## [Task details]
Under this line sits a listing. Repeat exactly and only its lines from the one holding "RADIO3 pin CE: none -> D7" through the one holding "LIGHT pin GND: GND -> 5V"; skip pictures.

## [Dataset records]
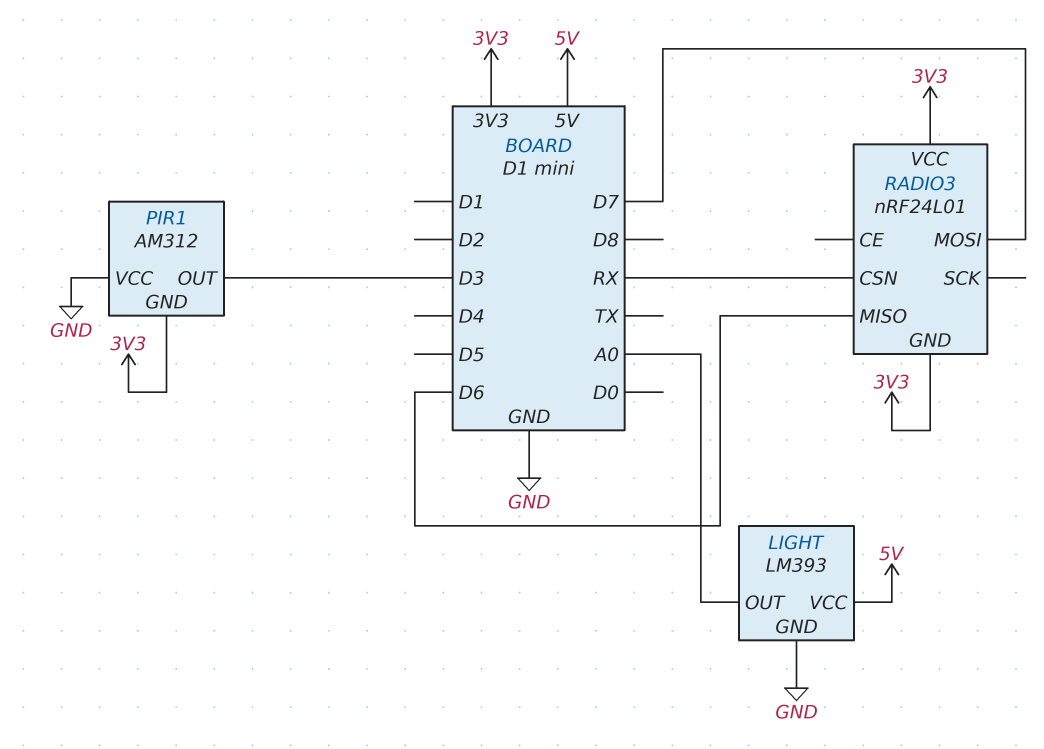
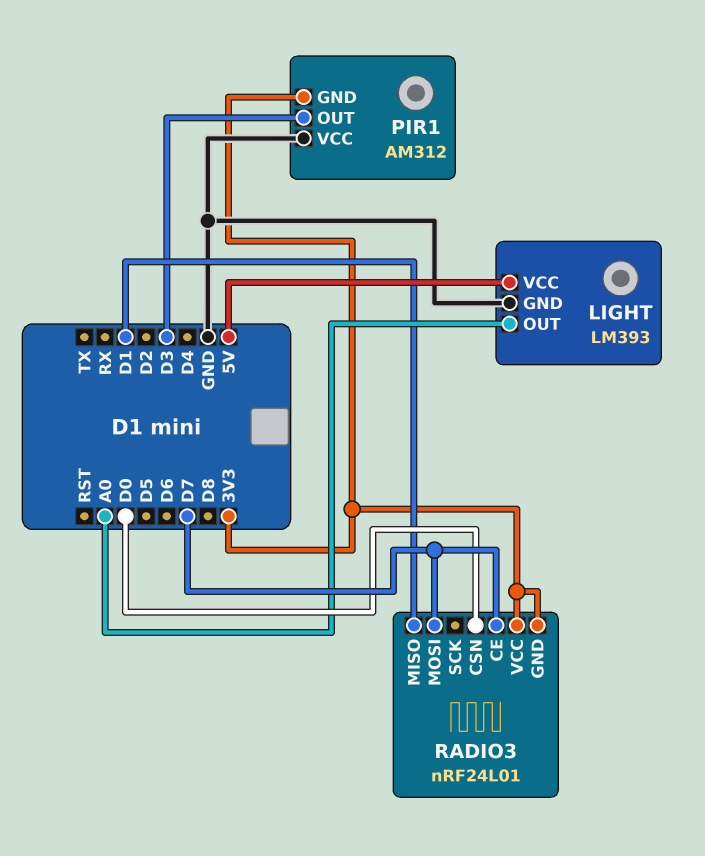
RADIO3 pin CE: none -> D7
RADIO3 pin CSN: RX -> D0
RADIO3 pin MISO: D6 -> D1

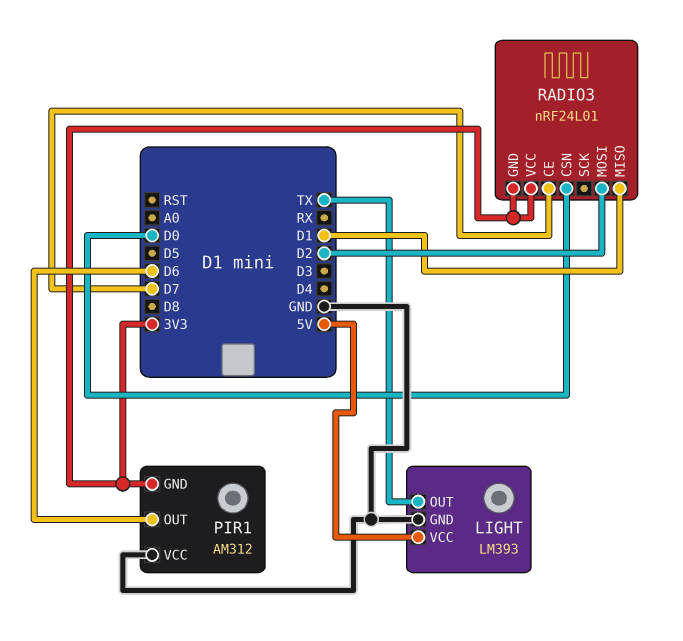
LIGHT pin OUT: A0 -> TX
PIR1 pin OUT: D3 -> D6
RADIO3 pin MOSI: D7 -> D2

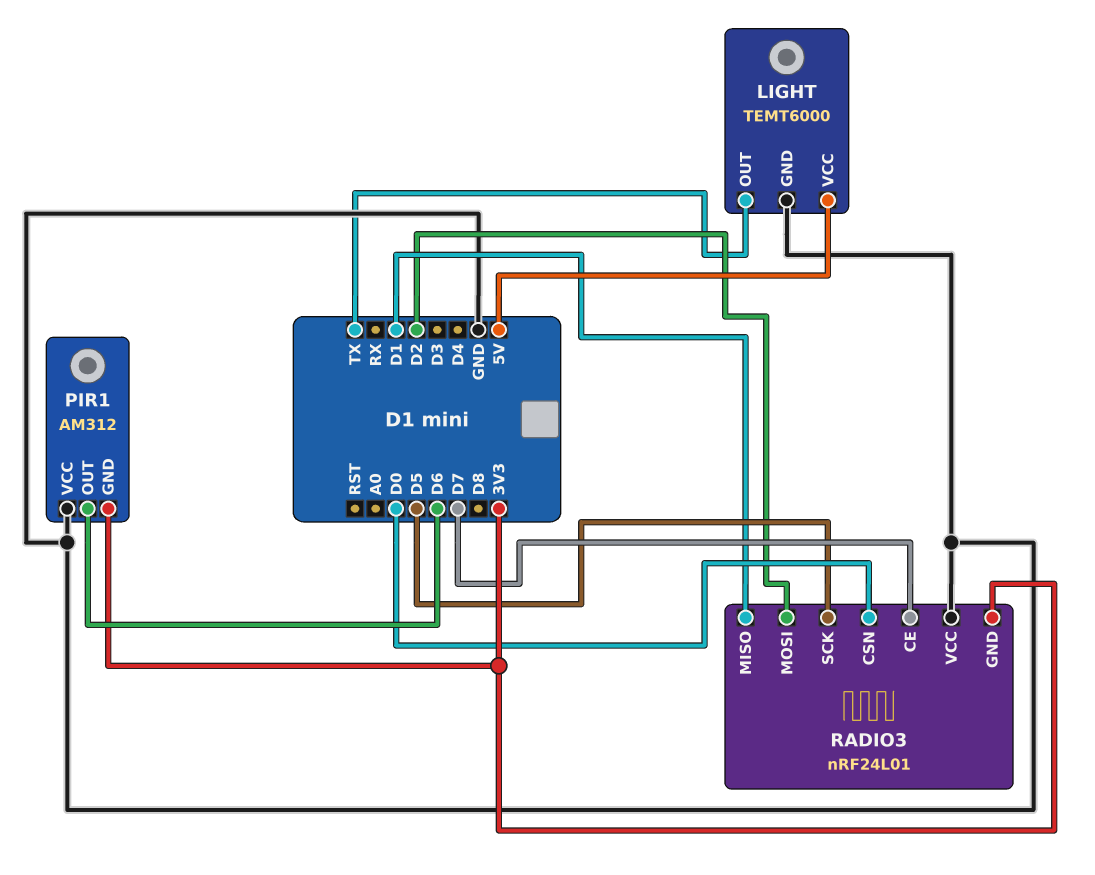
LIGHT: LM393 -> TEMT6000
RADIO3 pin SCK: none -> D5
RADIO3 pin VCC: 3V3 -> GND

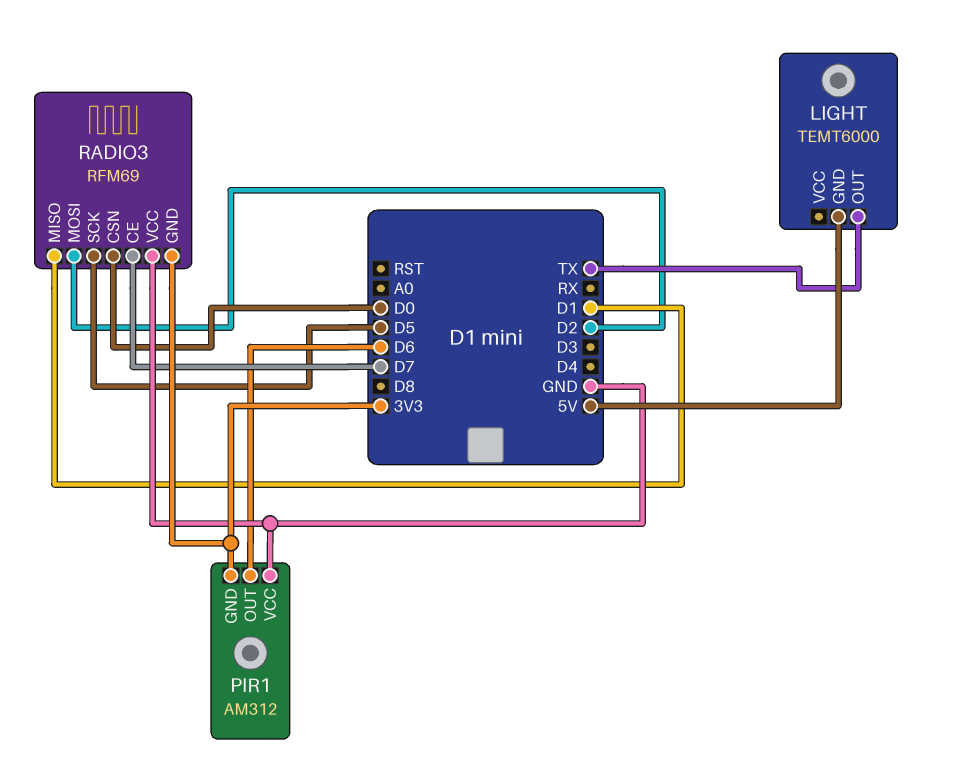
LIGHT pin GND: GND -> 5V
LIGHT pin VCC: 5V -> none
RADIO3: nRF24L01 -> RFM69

==

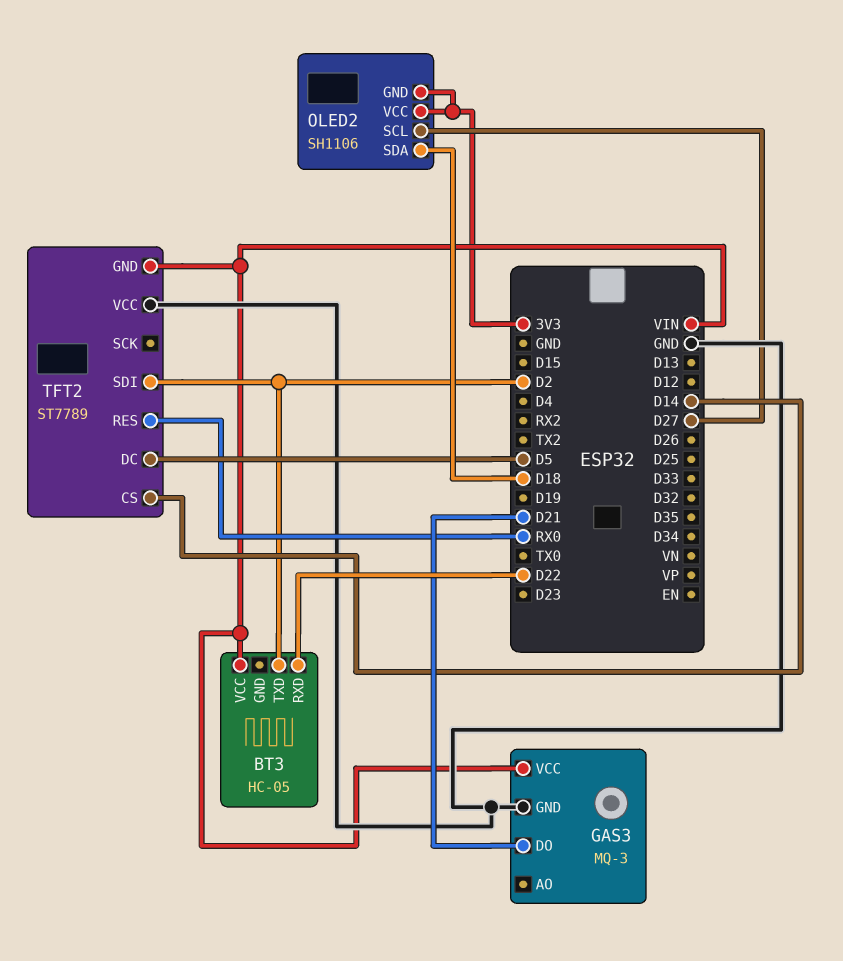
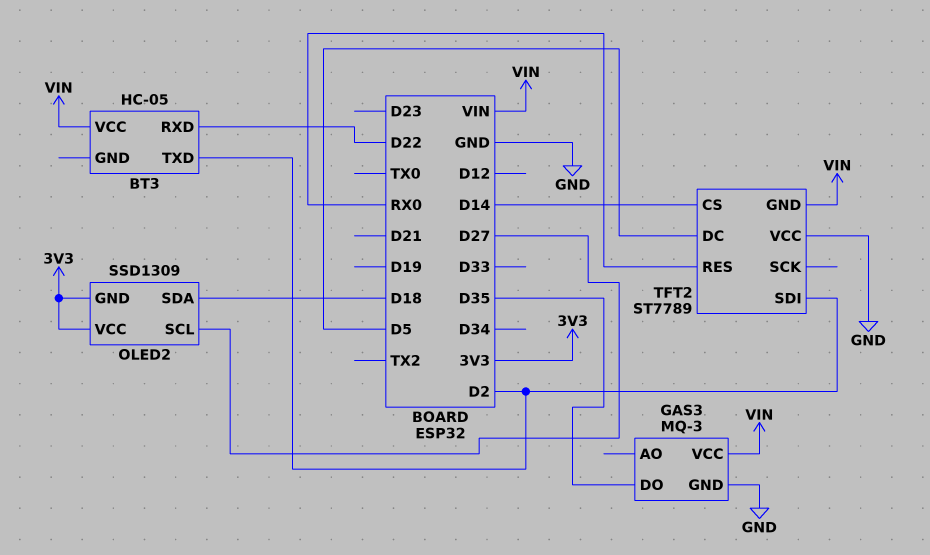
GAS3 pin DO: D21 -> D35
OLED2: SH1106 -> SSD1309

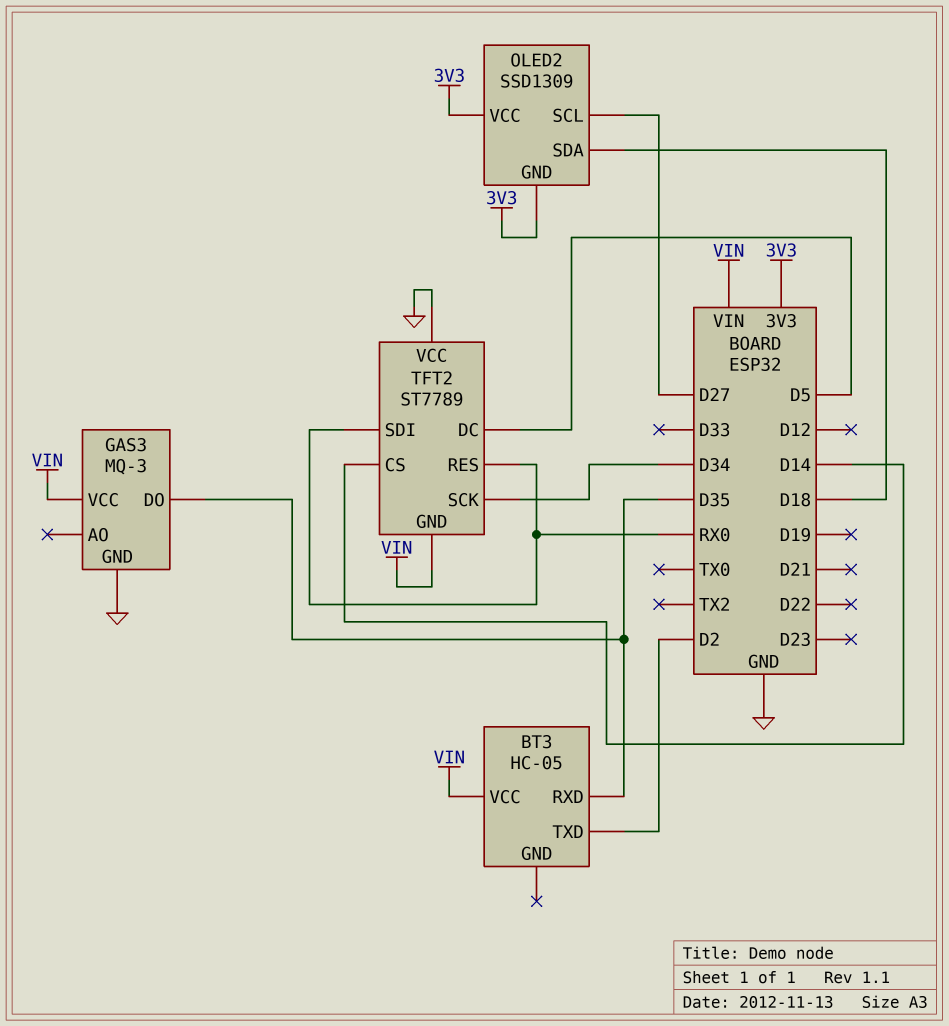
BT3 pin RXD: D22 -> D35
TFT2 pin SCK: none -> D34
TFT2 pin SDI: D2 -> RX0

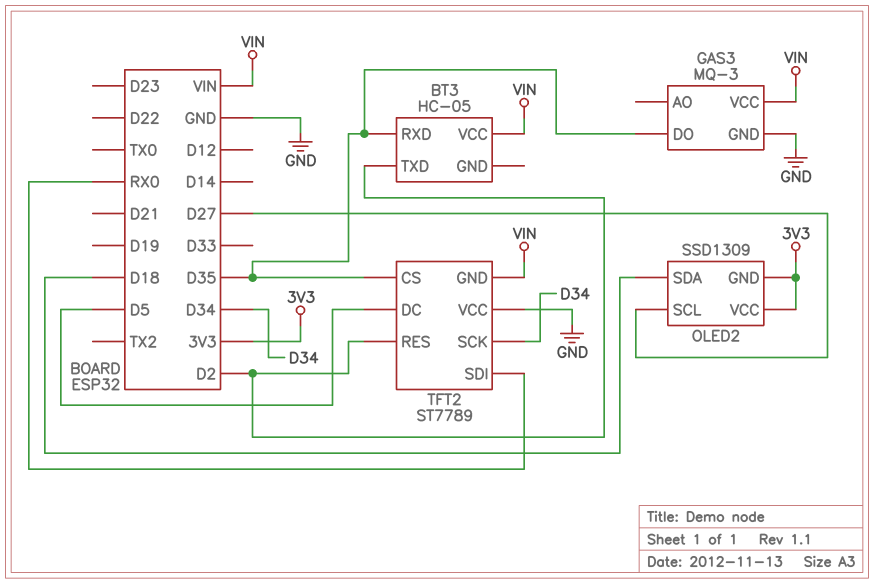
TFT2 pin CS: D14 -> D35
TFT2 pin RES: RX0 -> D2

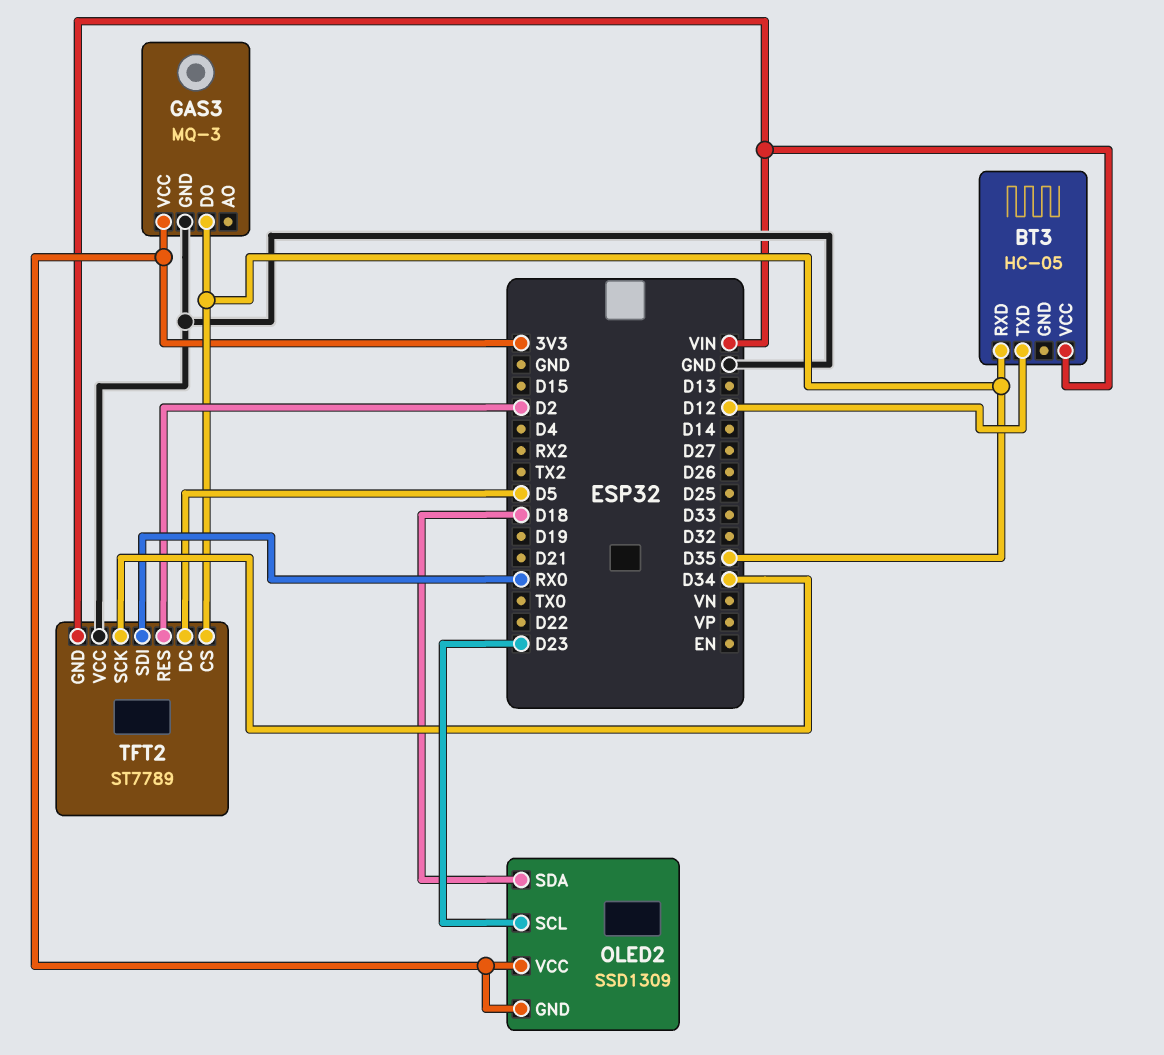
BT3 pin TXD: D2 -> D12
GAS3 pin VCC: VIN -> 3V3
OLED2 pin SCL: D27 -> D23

--

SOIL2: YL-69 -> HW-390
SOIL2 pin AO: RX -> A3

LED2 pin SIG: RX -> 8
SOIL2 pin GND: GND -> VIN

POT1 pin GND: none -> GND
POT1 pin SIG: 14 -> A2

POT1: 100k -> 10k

## [Answer to this exercise]
RADIO3 pin CE: none -> D7
RADIO3 pin CSN: RX -> D0
RADIO3 pin MISO: D6 -> D1

LIGHT pin OUT: A0 -> TX
PIR1 pin OUT: D3 -> D6
RADIO3 pin MOSI: D7 -> D2

LIGHT: LM393 -> TEMT6000
RADIO3 pin SCK: none -> D5
RADIO3 pin VCC: 3V3 -> GND

LIGHT pin GND: GND -> 5V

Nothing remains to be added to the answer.